THE TASK:
Take every line from the records below that includes the word "white".

DATA TO EXAMINE:

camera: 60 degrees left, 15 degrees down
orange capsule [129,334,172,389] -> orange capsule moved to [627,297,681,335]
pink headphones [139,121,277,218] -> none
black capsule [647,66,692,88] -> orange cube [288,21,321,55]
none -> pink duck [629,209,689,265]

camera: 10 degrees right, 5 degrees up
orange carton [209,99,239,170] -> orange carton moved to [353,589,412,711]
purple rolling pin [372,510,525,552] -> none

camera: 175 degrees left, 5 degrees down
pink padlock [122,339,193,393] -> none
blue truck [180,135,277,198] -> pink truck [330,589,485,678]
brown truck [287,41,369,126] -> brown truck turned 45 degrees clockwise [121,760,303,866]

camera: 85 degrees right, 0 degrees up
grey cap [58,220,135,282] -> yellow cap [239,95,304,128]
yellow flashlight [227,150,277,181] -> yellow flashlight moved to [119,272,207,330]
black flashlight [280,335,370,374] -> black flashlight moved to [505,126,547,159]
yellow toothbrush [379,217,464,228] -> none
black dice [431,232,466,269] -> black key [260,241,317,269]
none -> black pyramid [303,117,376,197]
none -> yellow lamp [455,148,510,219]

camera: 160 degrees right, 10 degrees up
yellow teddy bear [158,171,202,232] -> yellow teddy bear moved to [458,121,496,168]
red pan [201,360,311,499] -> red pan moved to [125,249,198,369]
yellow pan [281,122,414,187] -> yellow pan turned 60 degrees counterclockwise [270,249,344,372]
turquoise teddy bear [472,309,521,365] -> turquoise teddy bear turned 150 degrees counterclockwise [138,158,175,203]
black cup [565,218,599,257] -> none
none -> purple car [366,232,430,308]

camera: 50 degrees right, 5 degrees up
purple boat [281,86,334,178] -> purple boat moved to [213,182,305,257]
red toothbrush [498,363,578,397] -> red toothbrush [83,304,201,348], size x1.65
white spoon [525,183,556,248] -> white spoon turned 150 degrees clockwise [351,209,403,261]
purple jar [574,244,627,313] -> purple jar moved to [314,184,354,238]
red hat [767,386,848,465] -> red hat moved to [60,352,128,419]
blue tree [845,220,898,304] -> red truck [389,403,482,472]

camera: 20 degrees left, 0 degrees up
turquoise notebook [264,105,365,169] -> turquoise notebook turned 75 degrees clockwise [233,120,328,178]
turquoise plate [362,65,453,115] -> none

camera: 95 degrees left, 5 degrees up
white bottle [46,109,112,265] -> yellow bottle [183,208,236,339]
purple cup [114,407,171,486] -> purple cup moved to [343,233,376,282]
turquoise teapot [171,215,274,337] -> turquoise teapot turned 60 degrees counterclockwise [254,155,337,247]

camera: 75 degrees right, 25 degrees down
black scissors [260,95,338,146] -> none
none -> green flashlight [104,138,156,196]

FINISHED TASK:
white spoon [525,183,556,248] -> white spoon turned 150 degrees clockwise [351,209,403,261]
white bottle [46,109,112,265] -> yellow bottle [183,208,236,339]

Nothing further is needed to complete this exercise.